### THE INPUT
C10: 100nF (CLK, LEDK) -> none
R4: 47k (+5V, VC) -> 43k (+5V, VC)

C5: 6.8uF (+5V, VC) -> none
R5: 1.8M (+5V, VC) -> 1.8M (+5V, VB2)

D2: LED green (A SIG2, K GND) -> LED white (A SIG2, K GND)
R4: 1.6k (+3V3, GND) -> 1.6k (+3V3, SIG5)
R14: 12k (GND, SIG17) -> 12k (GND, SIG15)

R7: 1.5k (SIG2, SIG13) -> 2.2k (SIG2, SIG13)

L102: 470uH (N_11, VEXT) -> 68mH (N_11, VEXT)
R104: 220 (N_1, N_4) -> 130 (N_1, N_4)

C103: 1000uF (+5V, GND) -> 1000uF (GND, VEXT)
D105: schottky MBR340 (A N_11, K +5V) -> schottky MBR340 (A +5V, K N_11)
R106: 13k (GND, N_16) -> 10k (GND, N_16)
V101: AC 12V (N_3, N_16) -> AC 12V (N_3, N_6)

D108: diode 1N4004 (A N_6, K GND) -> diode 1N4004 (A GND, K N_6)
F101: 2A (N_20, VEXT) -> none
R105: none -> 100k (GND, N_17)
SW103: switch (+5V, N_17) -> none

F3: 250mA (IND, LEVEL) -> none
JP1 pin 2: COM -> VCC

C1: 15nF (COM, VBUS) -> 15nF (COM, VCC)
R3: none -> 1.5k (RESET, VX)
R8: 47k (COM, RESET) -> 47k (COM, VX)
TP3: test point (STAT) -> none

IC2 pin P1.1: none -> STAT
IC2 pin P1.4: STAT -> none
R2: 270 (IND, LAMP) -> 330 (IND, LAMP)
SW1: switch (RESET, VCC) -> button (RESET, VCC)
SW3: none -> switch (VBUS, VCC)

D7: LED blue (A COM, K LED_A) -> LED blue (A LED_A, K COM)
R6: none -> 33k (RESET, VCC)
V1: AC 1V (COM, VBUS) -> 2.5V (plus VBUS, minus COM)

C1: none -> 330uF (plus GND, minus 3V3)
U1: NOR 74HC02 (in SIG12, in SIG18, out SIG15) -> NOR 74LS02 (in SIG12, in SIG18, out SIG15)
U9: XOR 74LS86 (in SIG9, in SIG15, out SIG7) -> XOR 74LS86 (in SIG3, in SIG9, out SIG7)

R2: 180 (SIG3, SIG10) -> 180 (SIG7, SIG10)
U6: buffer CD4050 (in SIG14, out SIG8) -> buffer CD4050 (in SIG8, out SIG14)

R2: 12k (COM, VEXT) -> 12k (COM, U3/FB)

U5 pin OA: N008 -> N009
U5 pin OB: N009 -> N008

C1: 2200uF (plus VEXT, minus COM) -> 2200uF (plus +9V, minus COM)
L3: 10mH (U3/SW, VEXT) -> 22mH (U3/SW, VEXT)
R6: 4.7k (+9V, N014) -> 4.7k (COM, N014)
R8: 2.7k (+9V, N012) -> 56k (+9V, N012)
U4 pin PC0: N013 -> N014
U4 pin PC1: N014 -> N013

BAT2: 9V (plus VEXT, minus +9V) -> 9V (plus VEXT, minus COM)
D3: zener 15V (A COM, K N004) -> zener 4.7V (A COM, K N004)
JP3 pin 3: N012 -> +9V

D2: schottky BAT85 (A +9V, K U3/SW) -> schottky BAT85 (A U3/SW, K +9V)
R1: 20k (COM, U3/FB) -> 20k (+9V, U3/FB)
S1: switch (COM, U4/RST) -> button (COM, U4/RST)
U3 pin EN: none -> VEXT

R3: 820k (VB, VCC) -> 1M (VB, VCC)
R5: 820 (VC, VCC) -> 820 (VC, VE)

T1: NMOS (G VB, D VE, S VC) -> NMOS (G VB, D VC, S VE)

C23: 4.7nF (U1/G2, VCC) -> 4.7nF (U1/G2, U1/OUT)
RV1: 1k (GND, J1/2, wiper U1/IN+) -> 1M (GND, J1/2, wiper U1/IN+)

### WHAT THE TASK REQUIRES
Retype the material word for word. Add nothing to it.

### RESULT OF THE EXERCISE
C10: 100nF (CLK, LEDK) -> none
R4: 47k (+5V, VC) -> 43k (+5V, VC)

C5: 6.8uF (+5V, VC) -> none
R5: 1.8M (+5V, VC) -> 1.8M (+5V, VB2)

D2: LED green (A SIG2, K GND) -> LED white (A SIG2, K GND)
R4: 1.6k (+3V3, GND) -> 1.6k (+3V3, SIG5)
R14: 12k (GND, SIG17) -> 12k (GND, SIG15)

R7: 1.5k (SIG2, SIG13) -> 2.2k (SIG2, SIG13)

L102: 470uH (N_11, VEXT) -> 68mH (N_11, VEXT)
R104: 220 (N_1, N_4) -> 130 (N_1, N_4)

C103: 1000uF (+5V, GND) -> 1000uF (GND, VEXT)
D105: schottky MBR340 (A N_11, K +5V) -> schottky MBR340 (A +5V, K N_11)
R106: 13k (GND, N_16) -> 10k (GND, N_16)
V101: AC 12V (N_3, N_16) -> AC 12V (N_3, N_6)

D108: diode 1N4004 (A N_6, K GND) -> diode 1N4004 (A GND, K N_6)
F101: 2A (N_20, VEXT) -> none
R105: none -> 100k (GND, N_17)
SW103: switch (+5V, N_17) -> none

F3: 250mA (IND, LEVEL) -> none
JP1 pin 2: COM -> VCC

C1: 15nF (COM, VBUS) -> 15nF (COM, VCC)
R3: none -> 1.5k (RESET, VX)
R8: 47k (COM, RESET) -> 47k (COM, VX)
TP3: test point (STAT) -> none

IC2 pin P1.1: none -> STAT
IC2 pin P1.4: STAT -> none
R2: 270 (IND, LAMP) -> 330 (IND, LAMP)
SW1: switch (RESET, VCC) -> button (RESET, VCC)
SW3: none -> switch (VBUS, VCC)

D7: LED blue (A COM, K LED_A) -> LED blue (A LED_A, K COM)
R6: none -> 33k (RESET, VCC)
V1: AC 1V (COM, VBUS) -> 2.5V (plus VBUS, minus COM)

C1: none -> 330uF (plus GND, minus 3V3)
U1: NOR 74HC02 (in SIG12, in SIG18, out SIG15) -> NOR 74LS02 (in SIG12, in SIG18, out SIG15)
U9: XOR 74LS86 (in SIG9, in SIG15, out SIG7) -> XOR 74LS86 (in SIG3, in SIG9, out SIG7)

R2: 180 (SIG3, SIG10) -> 180 (SIG7, SIG10)
U6: buffer CD4050 (in SIG14, out SIG8) -> buffer CD4050 (in SIG8, out SIG14)

R2: 12k (COM, VEXT) -> 12k (COM, U3/FB)

U5 pin OA: N008 -> N009
U5 pin OB: N009 -> N008

C1: 2200uF (plus VEXT, minus COM) -> 2200uF (plus +9V, minus COM)
L3: 10mH (U3/SW, VEXT) -> 22mH (U3/SW, VEXT)
R6: 4.7k (+9V, N014) -> 4.7k (COM, N014)
R8: 2.7k (+9V, N012) -> 56k (+9V, N012)
U4 pin PC0: N013 -> N014
U4 pin PC1: N014 -> N013

BAT2: 9V (plus VEXT, minus +9V) -> 9V (plus VEXT, minus COM)
D3: zener 15V (A COM, K N004) -> zener 4.7V (A COM, K N004)
JP3 pin 3: N012 -> +9V

D2: schottky BAT85 (A +9V, K U3/SW) -> schottky BAT85 (A U3/SW, K +9V)
R1: 20k (COM, U3/FB) -> 20k (+9V, U3/FB)
S1: switch (COM, U4/RST) -> button (COM, U4/RST)
U3 pin EN: none -> VEXT

R3: 820k (VB, VCC) -> 1M (VB, VCC)
R5: 820 (VC, VCC) -> 820 (VC, VE)

T1: NMOS (G VB, D VE, S VC) -> NMOS (G VB, D VC, S VE)

C23: 4.7nF (U1/G2, VCC) -> 4.7nF (U1/G2, U1/OUT)
RV1: 1k (GND, J1/2, wiper U1/IN+) -> 1M (GND, J1/2, wiper U1/IN+)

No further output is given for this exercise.